[Start of Attachment]
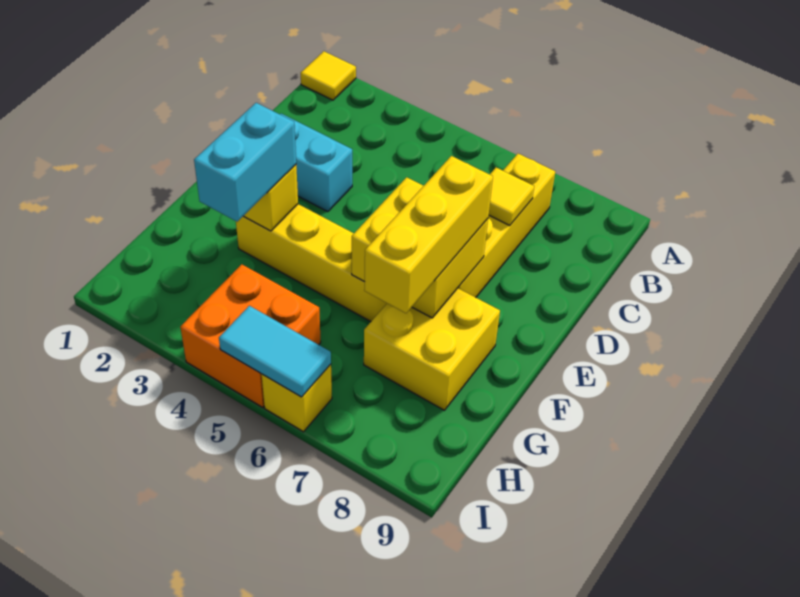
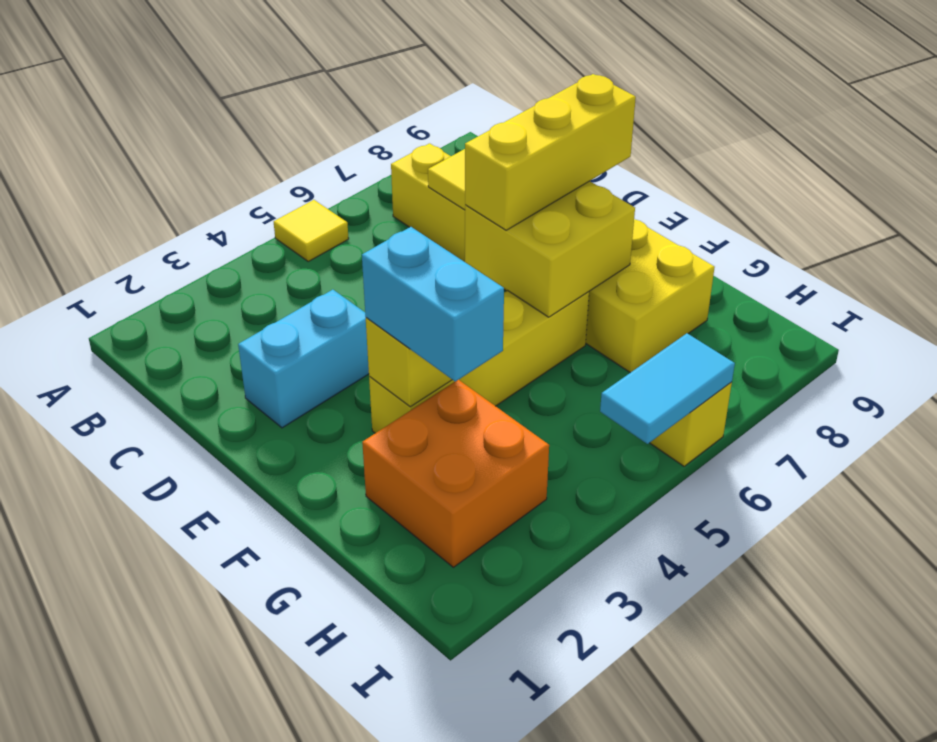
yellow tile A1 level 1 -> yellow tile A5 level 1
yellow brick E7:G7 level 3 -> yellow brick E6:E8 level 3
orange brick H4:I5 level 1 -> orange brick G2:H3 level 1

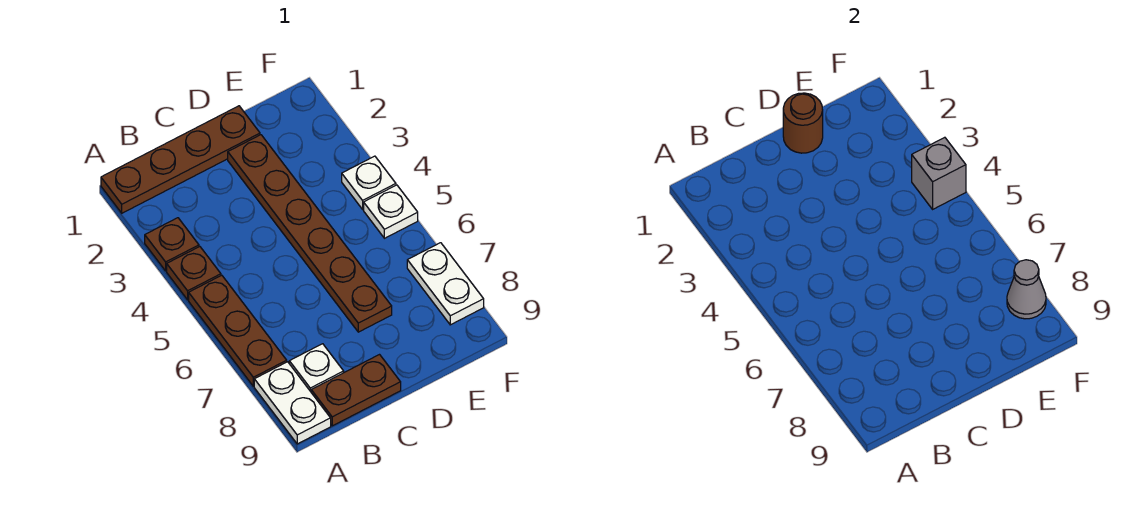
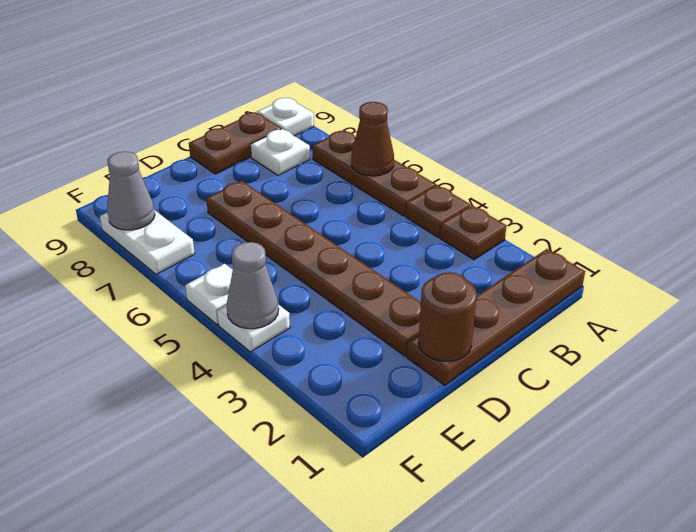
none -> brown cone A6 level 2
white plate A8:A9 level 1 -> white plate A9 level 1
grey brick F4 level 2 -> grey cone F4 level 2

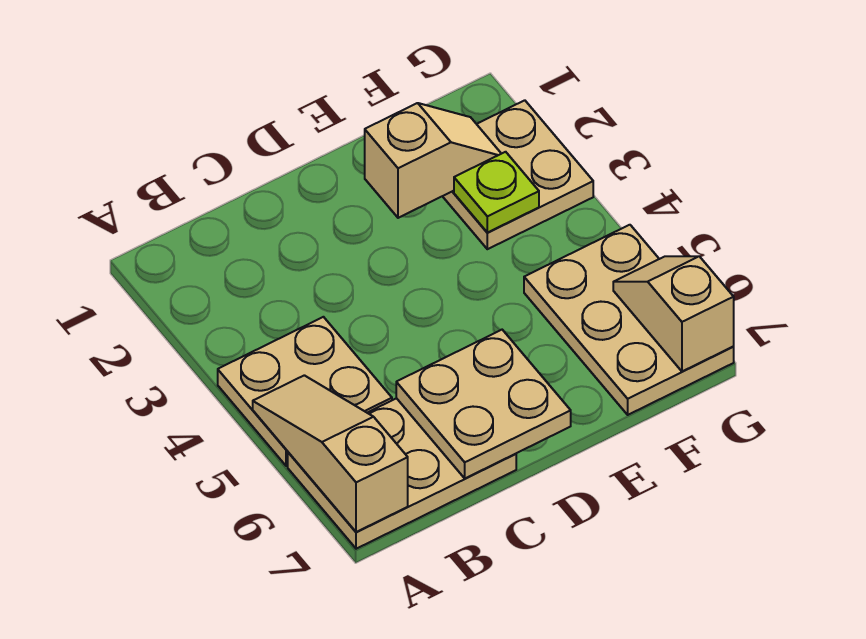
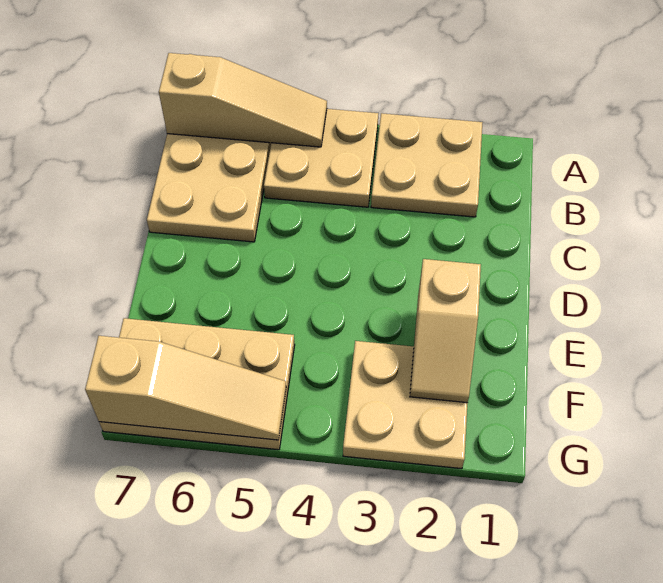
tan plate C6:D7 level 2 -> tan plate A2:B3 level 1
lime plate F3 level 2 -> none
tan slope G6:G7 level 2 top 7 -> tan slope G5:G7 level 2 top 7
[End of Attachment]
• Your goal:
Write out, word for word, only the lines from the one containing "none -> brown cone A6 level 2" to the end of the data above; the pictures stay out.

• Answer section:
none -> brown cone A6 level 2
white plate A8:A9 level 1 -> white plate A9 level 1
grey brick F4 level 2 -> grey cone F4 level 2

tan plate C6:D7 level 2 -> tan plate A2:B3 level 1
lime plate F3 level 2 -> none
tan slope G6:G7 level 2 top 7 -> tan slope G5:G7 level 2 top 7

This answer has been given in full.